From the first record through the last, copy each one exactly.

[Collected data]
_____
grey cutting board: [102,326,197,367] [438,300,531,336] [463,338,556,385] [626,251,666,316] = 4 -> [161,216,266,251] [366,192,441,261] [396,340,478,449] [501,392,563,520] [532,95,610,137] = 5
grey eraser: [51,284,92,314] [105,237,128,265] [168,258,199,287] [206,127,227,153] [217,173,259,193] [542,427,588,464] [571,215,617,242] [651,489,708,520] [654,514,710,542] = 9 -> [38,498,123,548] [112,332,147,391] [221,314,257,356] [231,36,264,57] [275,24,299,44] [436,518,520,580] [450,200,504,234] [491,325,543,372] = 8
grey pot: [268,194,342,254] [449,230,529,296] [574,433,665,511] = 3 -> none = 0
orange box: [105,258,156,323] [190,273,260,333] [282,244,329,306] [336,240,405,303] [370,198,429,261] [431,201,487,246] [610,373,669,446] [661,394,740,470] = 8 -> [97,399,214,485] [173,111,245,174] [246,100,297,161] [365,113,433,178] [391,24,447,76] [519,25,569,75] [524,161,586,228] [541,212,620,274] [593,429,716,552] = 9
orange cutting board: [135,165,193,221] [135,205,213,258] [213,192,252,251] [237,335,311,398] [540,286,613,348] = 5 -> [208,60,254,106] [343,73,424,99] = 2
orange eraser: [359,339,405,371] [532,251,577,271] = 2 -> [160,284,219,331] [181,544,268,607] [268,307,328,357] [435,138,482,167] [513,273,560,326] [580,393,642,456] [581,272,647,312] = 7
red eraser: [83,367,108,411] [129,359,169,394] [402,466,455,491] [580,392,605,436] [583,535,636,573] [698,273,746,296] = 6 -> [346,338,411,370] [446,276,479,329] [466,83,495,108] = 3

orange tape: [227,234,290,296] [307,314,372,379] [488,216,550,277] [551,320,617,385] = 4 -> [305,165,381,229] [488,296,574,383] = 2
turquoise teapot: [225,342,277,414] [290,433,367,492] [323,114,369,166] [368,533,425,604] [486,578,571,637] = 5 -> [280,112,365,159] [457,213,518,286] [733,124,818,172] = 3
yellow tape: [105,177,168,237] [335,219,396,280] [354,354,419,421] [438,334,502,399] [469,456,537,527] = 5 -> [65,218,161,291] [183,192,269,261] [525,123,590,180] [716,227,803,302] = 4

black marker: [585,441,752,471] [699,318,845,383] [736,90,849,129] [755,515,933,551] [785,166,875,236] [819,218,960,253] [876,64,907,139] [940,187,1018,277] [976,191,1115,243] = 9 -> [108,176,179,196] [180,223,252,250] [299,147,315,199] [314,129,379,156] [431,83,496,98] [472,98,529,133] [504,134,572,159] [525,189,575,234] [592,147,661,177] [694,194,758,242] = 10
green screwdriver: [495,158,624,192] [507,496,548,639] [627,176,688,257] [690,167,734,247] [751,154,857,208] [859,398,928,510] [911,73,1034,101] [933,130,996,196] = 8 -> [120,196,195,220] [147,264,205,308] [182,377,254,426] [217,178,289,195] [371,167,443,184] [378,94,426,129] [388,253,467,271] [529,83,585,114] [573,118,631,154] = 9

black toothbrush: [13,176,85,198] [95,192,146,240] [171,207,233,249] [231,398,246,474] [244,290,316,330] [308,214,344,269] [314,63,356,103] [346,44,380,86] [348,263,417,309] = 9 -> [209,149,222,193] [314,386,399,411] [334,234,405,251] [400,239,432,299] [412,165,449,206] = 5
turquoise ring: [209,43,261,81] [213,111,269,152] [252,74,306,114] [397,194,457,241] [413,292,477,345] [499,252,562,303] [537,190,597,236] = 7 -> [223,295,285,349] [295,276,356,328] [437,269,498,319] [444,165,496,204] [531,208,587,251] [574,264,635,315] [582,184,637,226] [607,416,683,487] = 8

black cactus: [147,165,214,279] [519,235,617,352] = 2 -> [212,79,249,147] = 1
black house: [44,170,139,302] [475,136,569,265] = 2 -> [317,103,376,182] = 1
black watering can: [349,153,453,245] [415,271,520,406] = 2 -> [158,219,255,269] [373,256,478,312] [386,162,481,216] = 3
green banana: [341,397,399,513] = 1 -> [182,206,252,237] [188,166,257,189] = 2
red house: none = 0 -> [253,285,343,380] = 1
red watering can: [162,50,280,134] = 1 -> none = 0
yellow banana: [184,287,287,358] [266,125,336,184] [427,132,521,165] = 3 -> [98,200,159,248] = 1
_____
> **TASK RESPONSE**:
grey cutting board: [102,326,197,367] [438,300,531,336] [463,338,556,385] [626,251,666,316] = 4 -> [161,216,266,251] [366,192,441,261] [396,340,478,449] [501,392,563,520] [532,95,610,137] = 5
grey eraser: [51,284,92,314] [105,237,128,265] [168,258,199,287] [206,127,227,153] [217,173,259,193] [542,427,588,464] [571,215,617,242] [651,489,708,520] [654,514,710,542] = 9 -> [38,498,123,548] [112,332,147,391] [221,314,257,356] [231,36,264,57] [275,24,299,44] [436,518,520,580] [450,200,504,234] [491,325,543,372] = 8
grey pot: [268,194,342,254] [449,230,529,296] [574,433,665,511] = 3 -> none = 0
orange box: [105,258,156,323] [190,273,260,333] [282,244,329,306] [336,240,405,303] [370,198,429,261] [431,201,487,246] [610,373,669,446] [661,394,740,470] = 8 -> [97,399,214,485] [173,111,245,174] [246,100,297,161] [365,113,433,178] [391,24,447,76] [519,25,569,75] [524,161,586,228] [541,212,620,274] [593,429,716,552] = 9
orange cutting board: [135,165,193,221] [135,205,213,258] [213,192,252,251] [237,335,311,398] [540,286,613,348] = 5 -> [208,60,254,106] [343,73,424,99] = 2
orange eraser: [359,339,405,371] [532,251,577,271] = 2 -> [160,284,219,331] [181,544,268,607] [268,307,328,357] [435,138,482,167] [513,273,560,326] [580,393,642,456] [581,272,647,312] = 7
red eraser: [83,367,108,411] [129,359,169,394] [402,466,455,491] [580,392,605,436] [583,535,636,573] [698,273,746,296] = 6 -> [346,338,411,370] [446,276,479,329] [466,83,495,108] = 3

orange tape: [227,234,290,296] [307,314,372,379] [488,216,550,277] [551,320,617,385] = 4 -> [305,165,381,229] [488,296,574,383] = 2
turquoise teapot: [225,342,277,414] [290,433,367,492] [323,114,369,166] [368,533,425,604] [486,578,571,637] = 5 -> [280,112,365,159] [457,213,518,286] [733,124,818,172] = 3
yellow tape: [105,177,168,237] [335,219,396,280] [354,354,419,421] [438,334,502,399] [469,456,537,527] = 5 -> [65,218,161,291] [183,192,269,261] [525,123,590,180] [716,227,803,302] = 4

black marker: [585,441,752,471] [699,318,845,383] [736,90,849,129] [755,515,933,551] [785,166,875,236] [819,218,960,253] [876,64,907,139] [940,187,1018,277] [976,191,1115,243] = 9 -> [108,176,179,196] [180,223,252,250] [299,147,315,199] [314,129,379,156] [431,83,496,98] [472,98,529,133] [504,134,572,159] [525,189,575,234] [592,147,661,177] [694,194,758,242] = 10
green screwdriver: [495,158,624,192] [507,496,548,639] [627,176,688,257] [690,167,734,247] [751,154,857,208] [859,398,928,510] [911,73,1034,101] [933,130,996,196] = 8 -> [120,196,195,220] [147,264,205,308] [182,377,254,426] [217,178,289,195] [371,167,443,184] [378,94,426,129] [388,253,467,271] [529,83,585,114] [573,118,631,154] = 9

black toothbrush: [13,176,85,198] [95,192,146,240] [171,207,233,249] [231,398,246,474] [244,290,316,330] [308,214,344,269] [314,63,356,103] [346,44,380,86] [348,263,417,309] = 9 -> [209,149,222,193] [314,386,399,411] [334,234,405,251] [400,239,432,299] [412,165,449,206] = 5
turquoise ring: [209,43,261,81] [213,111,269,152] [252,74,306,114] [397,194,457,241] [413,292,477,345] [499,252,562,303] [537,190,597,236] = 7 -> [223,295,285,349] [295,276,356,328] [437,269,498,319] [444,165,496,204] [531,208,587,251] [574,264,635,315] [582,184,637,226] [607,416,683,487] = 8

black cactus: [147,165,214,279] [519,235,617,352] = 2 -> [212,79,249,147] = 1
black house: [44,170,139,302] [475,136,569,265] = 2 -> [317,103,376,182] = 1
black watering can: [349,153,453,245] [415,271,520,406] = 2 -> [158,219,255,269] [373,256,478,312] [386,162,481,216] = 3
green banana: [341,397,399,513] = 1 -> [182,206,252,237] [188,166,257,189] = 2
red house: none = 0 -> [253,285,343,380] = 1
red watering can: [162,50,280,134] = 1 -> none = 0
yellow banana: [184,287,287,358] [266,125,336,184] [427,132,521,165] = 3 -> [98,200,159,248] = 1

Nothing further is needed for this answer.